[Opening DATA EXTRACTS section]

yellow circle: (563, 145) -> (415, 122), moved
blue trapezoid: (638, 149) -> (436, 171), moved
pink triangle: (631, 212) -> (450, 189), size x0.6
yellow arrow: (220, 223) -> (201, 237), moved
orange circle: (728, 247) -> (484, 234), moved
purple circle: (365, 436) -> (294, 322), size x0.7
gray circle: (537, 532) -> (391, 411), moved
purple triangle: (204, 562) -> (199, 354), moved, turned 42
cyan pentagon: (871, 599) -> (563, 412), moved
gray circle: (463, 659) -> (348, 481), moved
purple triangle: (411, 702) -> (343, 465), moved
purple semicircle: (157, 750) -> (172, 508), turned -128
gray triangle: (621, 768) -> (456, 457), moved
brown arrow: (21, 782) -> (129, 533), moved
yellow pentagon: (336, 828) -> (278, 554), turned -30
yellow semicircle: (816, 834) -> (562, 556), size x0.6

[Closing DATA EXTRACTS section]

Nothing but the lines from the one with "purple triangle: (204, 562)" through the final line of the data belongs in the answer, and they must match exactly.

purple triangle: (204, 562) -> (199, 354), moved, turned 42
cyan pentagon: (871, 599) -> (563, 412), moved
gray circle: (463, 659) -> (348, 481), moved
purple triangle: (411, 702) -> (343, 465), moved
purple semicircle: (157, 750) -> (172, 508), turned -128
gray triangle: (621, 768) -> (456, 457), moved
brown arrow: (21, 782) -> (129, 533), moved
yellow pentagon: (336, 828) -> (278, 554), turned -30
yellow semicircle: (816, 834) -> (562, 556), size x0.6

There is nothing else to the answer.